======== Excerpted records ========

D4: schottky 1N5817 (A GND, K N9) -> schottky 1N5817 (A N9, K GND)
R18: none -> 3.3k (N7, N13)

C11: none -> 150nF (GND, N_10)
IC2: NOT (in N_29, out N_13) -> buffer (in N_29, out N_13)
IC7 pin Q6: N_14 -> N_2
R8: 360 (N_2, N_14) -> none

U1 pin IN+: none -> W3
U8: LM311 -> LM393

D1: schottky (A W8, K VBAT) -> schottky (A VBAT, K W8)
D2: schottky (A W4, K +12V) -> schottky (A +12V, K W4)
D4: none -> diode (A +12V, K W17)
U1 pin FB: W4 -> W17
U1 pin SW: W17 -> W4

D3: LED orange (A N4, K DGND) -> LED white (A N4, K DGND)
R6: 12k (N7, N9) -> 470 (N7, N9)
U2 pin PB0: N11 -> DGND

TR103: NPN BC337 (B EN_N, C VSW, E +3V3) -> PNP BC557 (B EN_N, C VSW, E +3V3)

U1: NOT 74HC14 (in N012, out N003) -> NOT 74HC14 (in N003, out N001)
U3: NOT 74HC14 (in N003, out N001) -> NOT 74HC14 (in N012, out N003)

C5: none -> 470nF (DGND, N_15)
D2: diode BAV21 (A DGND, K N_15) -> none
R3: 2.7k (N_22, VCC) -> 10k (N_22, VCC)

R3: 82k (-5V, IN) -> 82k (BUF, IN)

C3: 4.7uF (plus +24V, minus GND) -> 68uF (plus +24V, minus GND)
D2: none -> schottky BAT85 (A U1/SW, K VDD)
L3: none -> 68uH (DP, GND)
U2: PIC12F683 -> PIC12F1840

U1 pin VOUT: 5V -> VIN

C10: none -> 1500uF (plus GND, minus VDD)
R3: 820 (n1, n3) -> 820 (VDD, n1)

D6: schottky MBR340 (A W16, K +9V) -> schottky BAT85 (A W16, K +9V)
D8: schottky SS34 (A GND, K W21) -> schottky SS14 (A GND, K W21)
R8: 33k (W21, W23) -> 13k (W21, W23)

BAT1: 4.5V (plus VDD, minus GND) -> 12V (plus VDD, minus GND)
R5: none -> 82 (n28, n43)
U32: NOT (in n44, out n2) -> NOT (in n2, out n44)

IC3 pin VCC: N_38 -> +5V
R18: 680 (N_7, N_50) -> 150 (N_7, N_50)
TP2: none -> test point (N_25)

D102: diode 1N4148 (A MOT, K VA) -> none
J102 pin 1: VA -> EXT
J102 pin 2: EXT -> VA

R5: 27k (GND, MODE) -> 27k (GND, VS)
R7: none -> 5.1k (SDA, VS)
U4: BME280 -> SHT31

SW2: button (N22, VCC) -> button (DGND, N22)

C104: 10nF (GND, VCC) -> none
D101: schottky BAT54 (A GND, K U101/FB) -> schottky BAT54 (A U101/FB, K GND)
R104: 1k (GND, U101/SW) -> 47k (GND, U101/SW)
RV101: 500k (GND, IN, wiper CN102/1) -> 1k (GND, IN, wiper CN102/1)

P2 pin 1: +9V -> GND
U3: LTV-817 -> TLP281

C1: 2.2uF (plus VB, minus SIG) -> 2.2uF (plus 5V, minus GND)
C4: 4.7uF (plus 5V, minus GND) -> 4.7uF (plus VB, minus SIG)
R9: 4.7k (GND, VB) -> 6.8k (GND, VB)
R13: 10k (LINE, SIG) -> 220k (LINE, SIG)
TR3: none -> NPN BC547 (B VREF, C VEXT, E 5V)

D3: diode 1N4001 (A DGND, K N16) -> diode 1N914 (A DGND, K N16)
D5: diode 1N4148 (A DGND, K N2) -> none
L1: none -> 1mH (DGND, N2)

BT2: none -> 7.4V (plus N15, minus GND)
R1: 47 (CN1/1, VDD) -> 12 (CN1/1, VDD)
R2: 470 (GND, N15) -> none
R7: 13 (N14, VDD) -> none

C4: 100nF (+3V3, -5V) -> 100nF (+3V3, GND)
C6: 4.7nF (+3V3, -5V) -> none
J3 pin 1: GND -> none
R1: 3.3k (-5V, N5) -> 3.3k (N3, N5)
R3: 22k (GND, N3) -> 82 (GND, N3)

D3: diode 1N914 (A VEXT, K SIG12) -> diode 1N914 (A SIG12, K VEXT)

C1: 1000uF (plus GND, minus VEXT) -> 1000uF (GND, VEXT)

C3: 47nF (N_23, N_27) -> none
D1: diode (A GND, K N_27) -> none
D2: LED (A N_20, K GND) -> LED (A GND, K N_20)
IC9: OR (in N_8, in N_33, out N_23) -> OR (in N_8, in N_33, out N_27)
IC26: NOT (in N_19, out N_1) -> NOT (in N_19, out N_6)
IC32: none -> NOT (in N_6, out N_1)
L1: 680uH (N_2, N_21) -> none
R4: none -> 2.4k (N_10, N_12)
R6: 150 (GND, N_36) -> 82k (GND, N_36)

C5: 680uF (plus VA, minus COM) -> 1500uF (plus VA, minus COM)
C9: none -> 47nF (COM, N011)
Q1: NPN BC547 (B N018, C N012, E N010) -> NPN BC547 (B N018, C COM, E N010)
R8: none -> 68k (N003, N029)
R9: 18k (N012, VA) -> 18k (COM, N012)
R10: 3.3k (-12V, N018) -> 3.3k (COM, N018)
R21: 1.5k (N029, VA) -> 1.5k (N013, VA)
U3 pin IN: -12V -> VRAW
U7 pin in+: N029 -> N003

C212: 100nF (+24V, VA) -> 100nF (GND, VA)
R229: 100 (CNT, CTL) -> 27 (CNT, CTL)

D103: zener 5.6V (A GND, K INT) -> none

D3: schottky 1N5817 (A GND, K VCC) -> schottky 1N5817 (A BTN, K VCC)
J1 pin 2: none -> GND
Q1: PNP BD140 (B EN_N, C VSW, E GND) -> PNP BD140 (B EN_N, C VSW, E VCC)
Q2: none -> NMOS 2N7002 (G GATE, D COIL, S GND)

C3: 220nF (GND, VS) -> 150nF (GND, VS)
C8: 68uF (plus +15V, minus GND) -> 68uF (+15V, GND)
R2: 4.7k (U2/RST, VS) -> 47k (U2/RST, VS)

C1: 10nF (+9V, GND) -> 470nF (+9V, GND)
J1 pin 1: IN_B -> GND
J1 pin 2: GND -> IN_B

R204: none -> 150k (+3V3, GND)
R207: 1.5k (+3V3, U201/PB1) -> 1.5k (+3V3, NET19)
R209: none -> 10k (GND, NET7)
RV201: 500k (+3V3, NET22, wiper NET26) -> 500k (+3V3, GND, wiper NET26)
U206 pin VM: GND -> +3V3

========

▸ Task to carry out:
The entire set of entries, and nothing else, should be set down exactly.

▸ The completed task:
D4: schottky 1N5817 (A GND, K N9) -> schottky 1N5817 (A N9, K GND)
R18: none -> 3.3k (N7, N13)

C11: none -> 150nF (GND, N_10)
IC2: NOT (in N_29, out N_13) -> buffer (in N_29, out N_13)
IC7 pin Q6: N_14 -> N_2
R8: 360 (N_2, N_14) -> none

U1 pin IN+: none -> W3
U8: LM311 -> LM393

D1: schottky (A W8, K VBAT) -> schottky (A VBAT, K W8)
D2: schottky (A W4, K +12V) -> schottky (A +12V, K W4)
D4: none -> diode (A +12V, K W17)
U1 pin FB: W4 -> W17
U1 pin SW: W17 -> W4

D3: LED orange (A N4, K DGND) -> LED white (A N4, K DGND)
R6: 12k (N7, N9) -> 470 (N7, N9)
U2 pin PB0: N11 -> DGND

TR103: NPN BC337 (B EN_N, C VSW, E +3V3) -> PNP BC557 (B EN_N, C VSW, E +3V3)

U1: NOT 74HC14 (in N012, out N003) -> NOT 74HC14 (in N003, out N001)
U3: NOT 74HC14 (in N003, out N001) -> NOT 74HC14 (in N012, out N003)

C5: none -> 470nF (DGND, N_15)
D2: diode BAV21 (A DGND, K N_15) -> none
R3: 2.7k (N_22, VCC) -> 10k (N_22, VCC)

R3: 82k (-5V, IN) -> 82k (BUF, IN)

C3: 4.7uF (plus +24V, minus GND) -> 68uF (plus +24V, minus GND)
D2: none -> schottky BAT85 (A U1/SW, K VDD)
L3: none -> 68uH (DP, GND)
U2: PIC12F683 -> PIC12F1840

U1 pin VOUT: 5V -> VIN

C10: none -> 1500uF (plus GND, minus VDD)
R3: 820 (n1, n3) -> 820 (VDD, n1)

D6: schottky MBR340 (A W16, K +9V) -> schottky BAT85 (A W16, K +9V)
D8: schottky SS34 (A GND, K W21) -> schottky SS14 (A GND, K W21)
R8: 33k (W21, W23) -> 13k (W21, W23)

BAT1: 4.5V (plus VDD, minus GND) -> 12V (plus VDD, minus GND)
R5: none -> 82 (n28, n43)
U32: NOT (in n44, out n2) -> NOT (in n2, out n44)

IC3 pin VCC: N_38 -> +5V
R18: 680 (N_7, N_50) -> 150 (N_7, N_50)
TP2: none -> test point (N_25)

D102: diode 1N4148 (A MOT, K VA) -> none
J102 pin 1: VA -> EXT
J102 pin 2: EXT -> VA

R5: 27k (GND, MODE) -> 27k (GND, VS)
R7: none -> 5.1k (SDA, VS)
U4: BME280 -> SHT31

SW2: button (N22, VCC) -> button (DGND, N22)

C104: 10nF (GND, VCC) -> none
D101: schottky BAT54 (A GND, K U101/FB) -> schottky BAT54 (A U101/FB, K GND)
R104: 1k (GND, U101/SW) -> 47k (GND, U101/SW)
RV101: 500k (GND, IN, wiper CN102/1) -> 1k (GND, IN, wiper CN102/1)

P2 pin 1: +9V -> GND
U3: LTV-817 -> TLP281

C1: 2.2uF (plus VB, minus SIG) -> 2.2uF (plus 5V, minus GND)
C4: 4.7uF (plus 5V, minus GND) -> 4.7uF (plus VB, minus SIG)
R9: 4.7k (GND, VB) -> 6.8k (GND, VB)
R13: 10k (LINE, SIG) -> 220k (LINE, SIG)
TR3: none -> NPN BC547 (B VREF, C VEXT, E 5V)

D3: diode 1N4001 (A DGND, K N16) -> diode 1N914 (A DGND, K N16)
D5: diode 1N4148 (A DGND, K N2) -> none
L1: none -> 1mH (DGND, N2)

BT2: none -> 7.4V (plus N15, minus GND)
R1: 47 (CN1/1, VDD) -> 12 (CN1/1, VDD)
R2: 470 (GND, N15) -> none
R7: 13 (N14, VDD) -> none

C4: 100nF (+3V3, -5V) -> 100nF (+3V3, GND)
C6: 4.7nF (+3V3, -5V) -> none
J3 pin 1: GND -> none
R1: 3.3k (-5V, N5) -> 3.3k (N3, N5)
R3: 22k (GND, N3) -> 82 (GND, N3)

D3: diode 1N914 (A VEXT, K SIG12) -> diode 1N914 (A SIG12, K VEXT)

C1: 1000uF (plus GND, minus VEXT) -> 1000uF (GND, VEXT)

C3: 47nF (N_23, N_27) -> none
D1: diode (A GND, K N_27) -> none
D2: LED (A N_20, K GND) -> LED (A GND, K N_20)
IC9: OR (in N_8, in N_33, out N_23) -> OR (in N_8, in N_33, out N_27)
IC26: NOT (in N_19, out N_1) -> NOT (in N_19, out N_6)
IC32: none -> NOT (in N_6, out N_1)
L1: 680uH (N_2, N_21) -> none
R4: none -> 2.4k (N_10, N_12)
R6: 150 (GND, N_36) -> 82k (GND, N_36)

C5: 680uF (plus VA, minus COM) -> 1500uF (plus VA, minus COM)
C9: none -> 47nF (COM, N011)
Q1: NPN BC547 (B N018, C N012, E N010) -> NPN BC547 (B N018, C COM, E N010)
R8: none -> 68k (N003, N029)
R9: 18k (N012, VA) -> 18k (COM, N012)
R10: 3.3k (-12V, N018) -> 3.3k (COM, N018)
R21: 1.5k (N029, VA) -> 1.5k (N013, VA)
U3 pin IN: -12V -> VRAW
U7 pin in+: N029 -> N003

C212: 100nF (+24V, VA) -> 100nF (GND, VA)
R229: 100 (CNT, CTL) -> 27 (CNT, CTL)

D103: zener 5.6V (A GND, K INT) -> none

D3: schottky 1N5817 (A GND, K VCC) -> schottky 1N5817 (A BTN, K VCC)
J1 pin 2: none -> GND
Q1: PNP BD140 (B EN_N, C VSW, E GND) -> PNP BD140 (B EN_N, C VSW, E VCC)
Q2: none -> NMOS 2N7002 (G GATE, D COIL, S GND)

C3: 220nF (GND, VS) -> 150nF (GND, VS)
C8: 68uF (plus +15V, minus GND) -> 68uF (+15V, GND)
R2: 4.7k (U2/RST, VS) -> 47k (U2/RST, VS)

C1: 10nF (+9V, GND) -> 470nF (+9V, GND)
J1 pin 1: IN_B -> GND
J1 pin 2: GND -> IN_B

R204: none -> 150k (+3V3, GND)
R207: 1.5k (+3V3, U201/PB1) -> 1.5k (+3V3, NET19)
R209: none -> 10k (GND, NET7)
RV201: 500k (+3V3, NET22, wiper NET26) -> 500k (+3V3, GND, wiper NET26)
U206 pin VM: GND -> +3V3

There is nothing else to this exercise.